ACTIVITY -
Write out every entry exactly; the pictures do not belong in the copy.

*** DATA FOR REVIEW

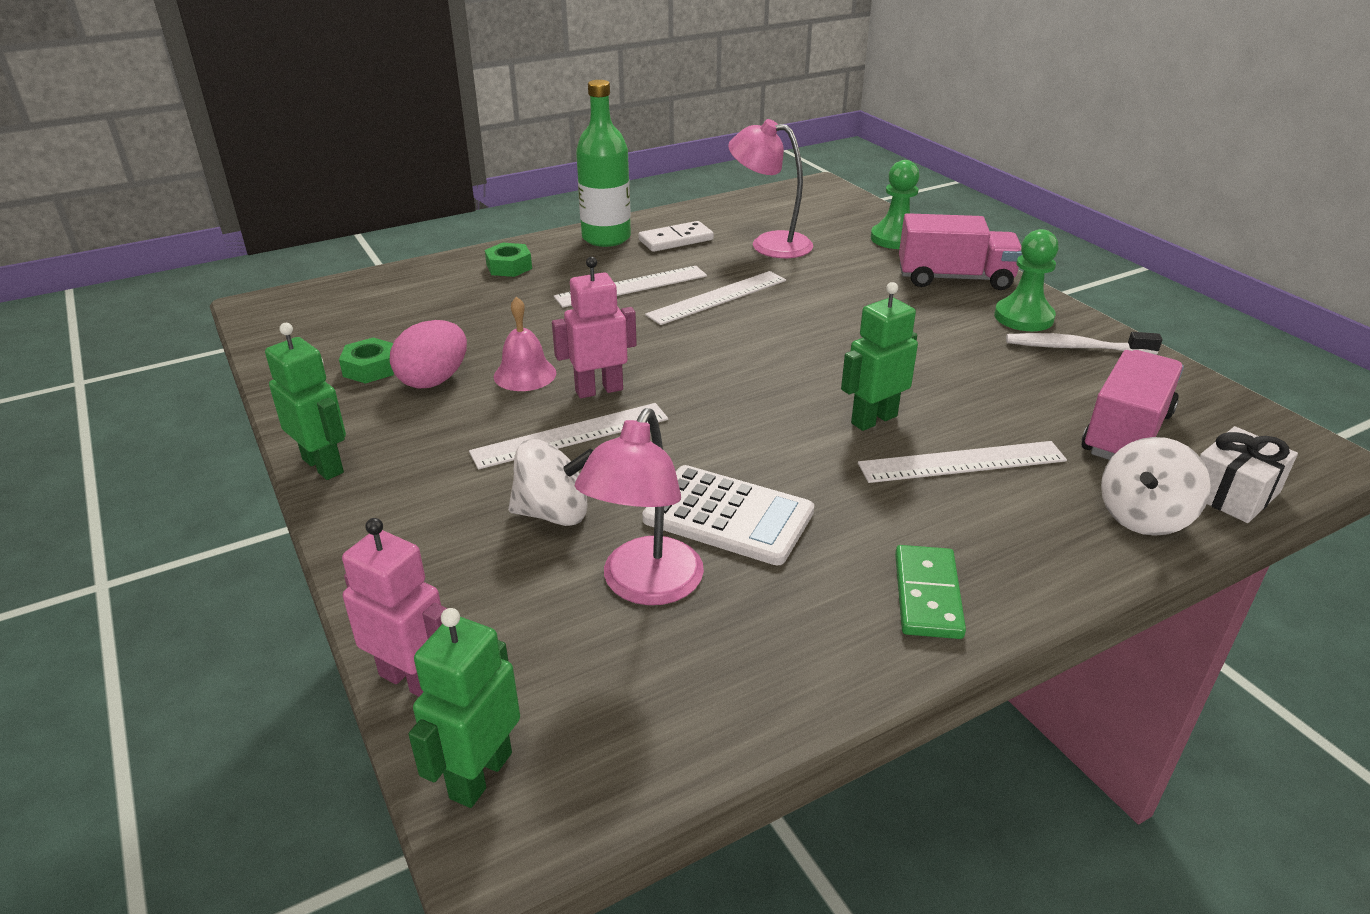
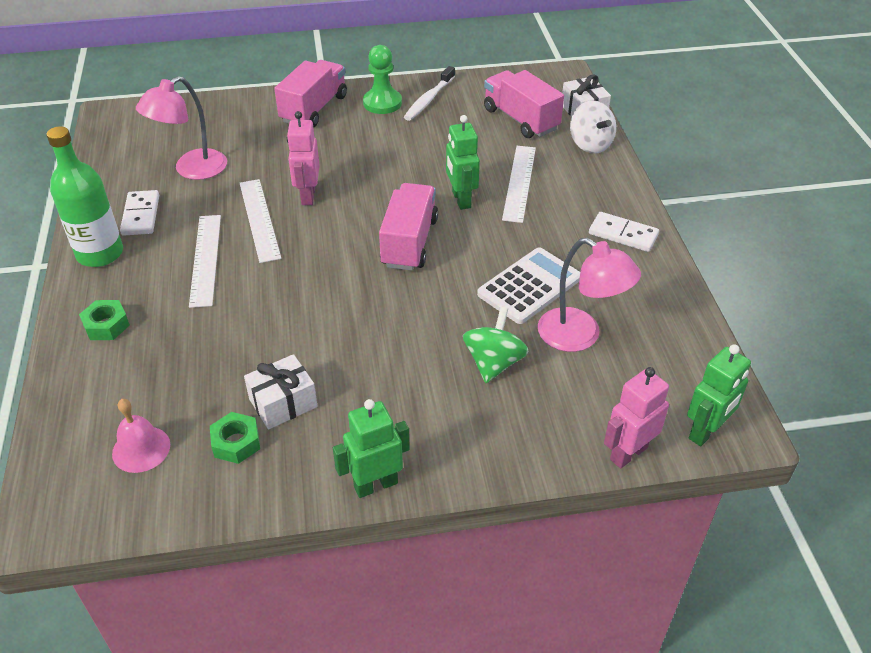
camera: 70 degrees left, 10 degrees up
pink egg [390,320,467,389] -> white gift [244,354,318,429]
green robot [408,608,520,808] -> green robot turned 90 degrees counterclockwise [687,344,751,446]
white ruler [469,403,668,470] -> none
pink bell [494,296,556,391] -> pink bell moved to [112,399,170,473]
white spinning top [508,439,594,526] -> green spinning top [463,307,529,383]
pink robot [552,257,637,398] -> pink robot moved to [287,111,320,205]
green pawn [871,160,920,249] -> none
green domino [895,545,966,639] -> white domino [589,212,659,252]
none -> pink truck [379,183,438,271]

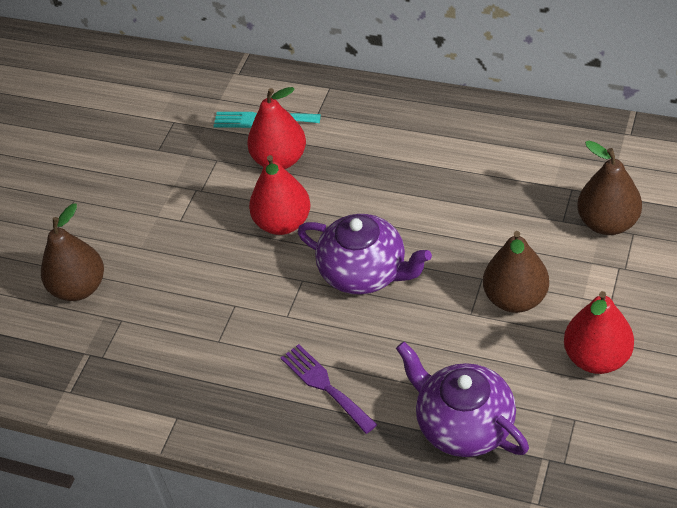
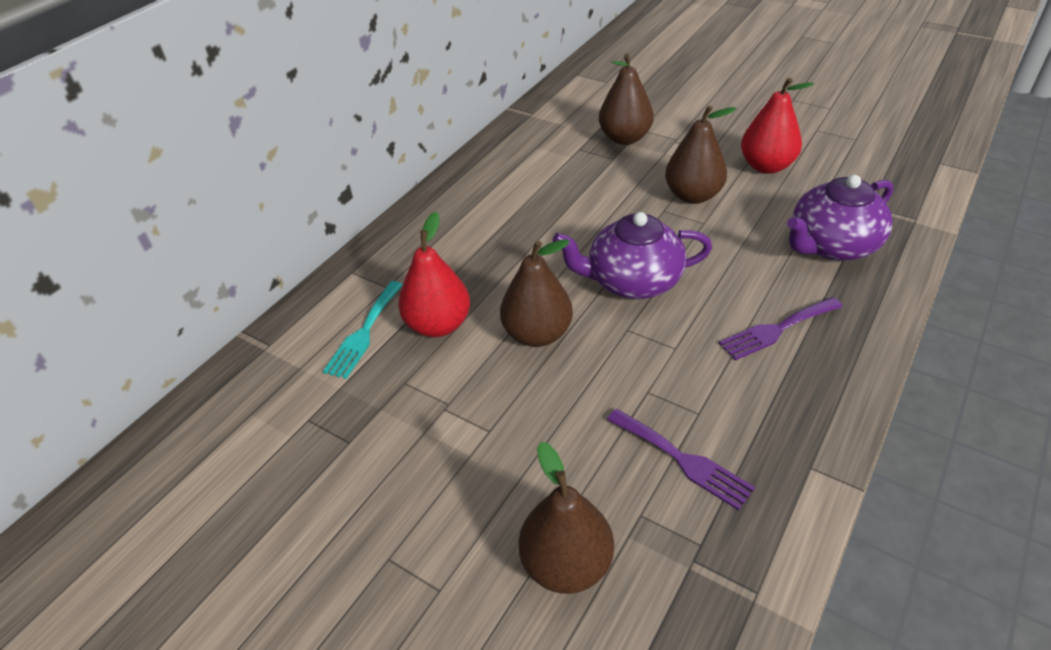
camera: 80 degrees left, 5 degrees down
red pear [249,155,311,235] -> brown pear [500,239,573,347]
purple teapot [298,214,432,295] -> purple teapot turned 135 degrees counterclockwise [553,212,712,299]
none -> purple fork [607,409,755,510]

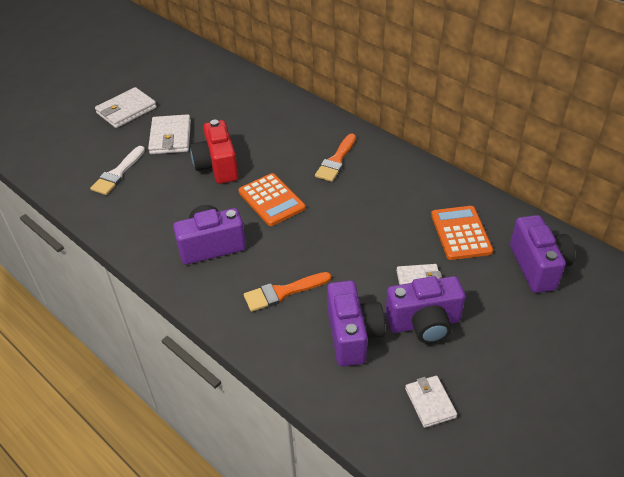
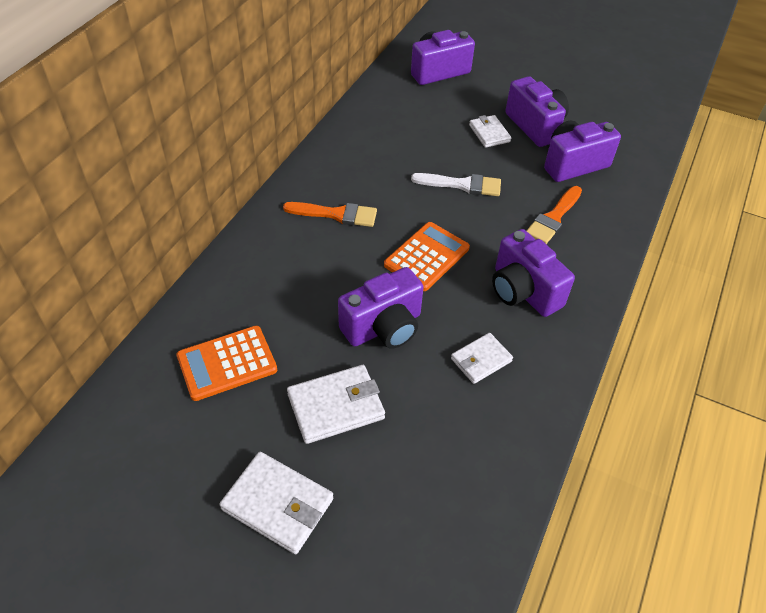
camera: 110 degrees left, 5 degrees up
white brush [90,146,145,195] -> white brush moved to [411,173,501,196]
red camera [190,120,238,184] -> purple camera [338,267,424,349]
orange brush [244,272,331,312] -> orange brush turned 75 degrees clockwise [526,186,582,244]
white wallet [405,376,457,428] -> white wallet moved to [451,333,513,384]
orange calculator [431,206,493,260] -> orange calculator moved to [176,326,277,401]

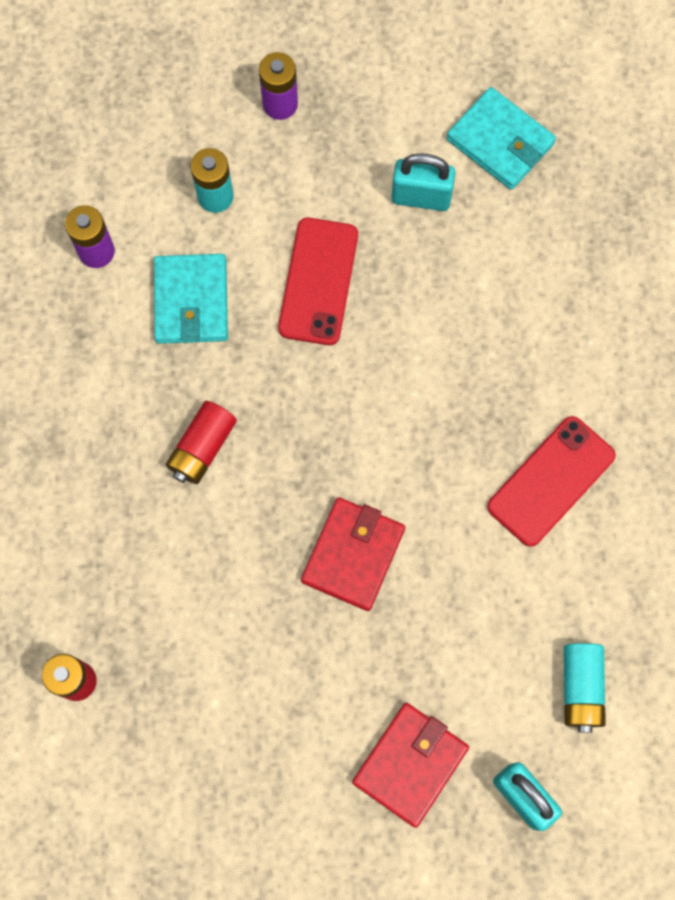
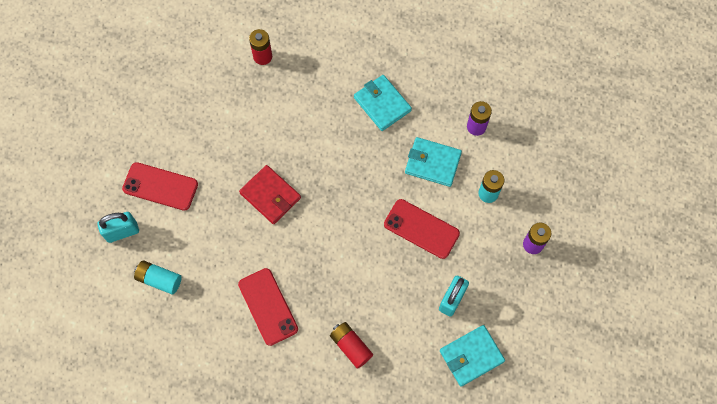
camera: 110 degrees right, 5 degrees down
red battery [166,401,237,484] -> red battery moved to [330,322,373,369]
red wallet [352,703,469,828] -> red phone [122,162,198,211]
none -> turquoise wallet [354,75,412,131]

******

EXERCISE OUTPUT -
camera: 70 degrees left, 10 degrees up
pink egg [390,320,467,389] -> white gift [244,354,318,429]
green robot [408,608,520,808] -> green robot turned 90 degrees counterclockwise [687,344,751,446]
white ruler [469,403,668,470] -> none
pink bell [494,296,556,391] -> pink bell moved to [112,399,170,473]
white spinning top [508,439,594,526] -> green spinning top [463,307,529,383]
pink robot [552,257,637,398] -> pink robot moved to [287,111,320,205]
green pawn [871,160,920,249] -> none
green domino [895,545,966,639] -> white domino [589,212,659,252]
none -> pink truck [379,183,438,271]

camera: 80 degrees left, 5 degrees down
red pear [249,155,311,235] -> brown pear [500,239,573,347]
purple teapot [298,214,432,295] -> purple teapot turned 135 degrees counterclockwise [553,212,712,299]
none -> purple fork [607,409,755,510]

camera: 110 degrees left, 5 degrees up
white brush [90,146,145,195] -> white brush moved to [411,173,501,196]
red camera [190,120,238,184] -> purple camera [338,267,424,349]
orange brush [244,272,331,312] -> orange brush turned 75 degrees clockwise [526,186,582,244]
white wallet [405,376,457,428] -> white wallet moved to [451,333,513,384]
orange calculator [431,206,493,260] -> orange calculator moved to [176,326,277,401]

camera: 110 degrees right, 5 degrees down
red battery [166,401,237,484] -> red battery moved to [330,322,373,369]
red wallet [352,703,469,828] -> red phone [122,162,198,211]
none -> turquoise wallet [354,75,412,131]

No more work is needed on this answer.